◆ ABOUT THIS TASK
Every line of the data below should be repeated exactly, and no picture should be copied.

◆ DATA SHOWN

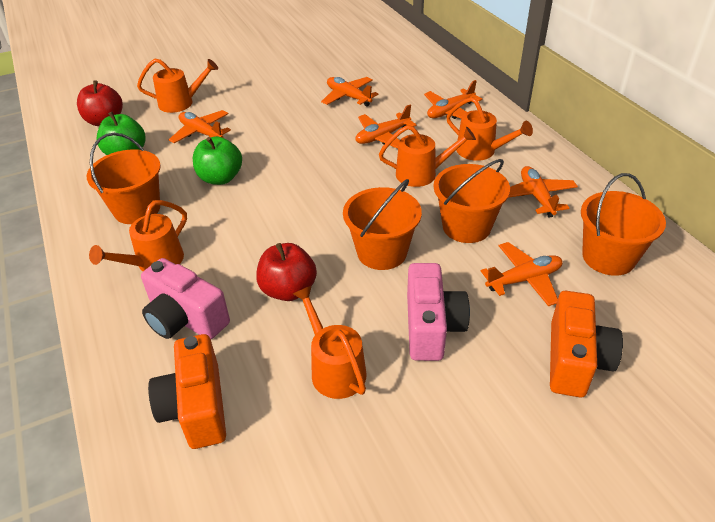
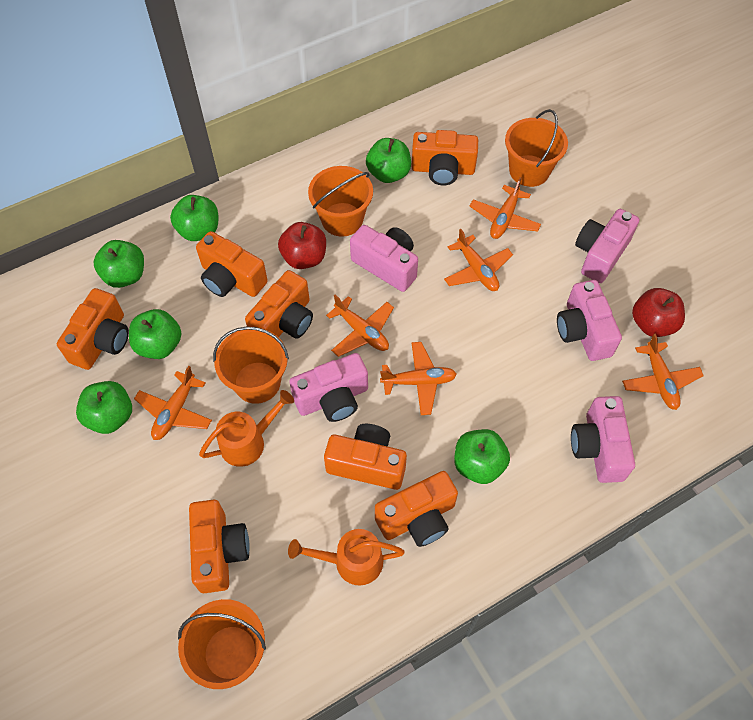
green apple: 2 -> 6
orange camera: 2 -> 7
orange watering can: 5 -> 2
pink camera: 2 -> 5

◆ PROBLEM SOLUTION
green apple: 2 -> 6
orange camera: 2 -> 7
orange watering can: 5 -> 2
pink camera: 2 -> 5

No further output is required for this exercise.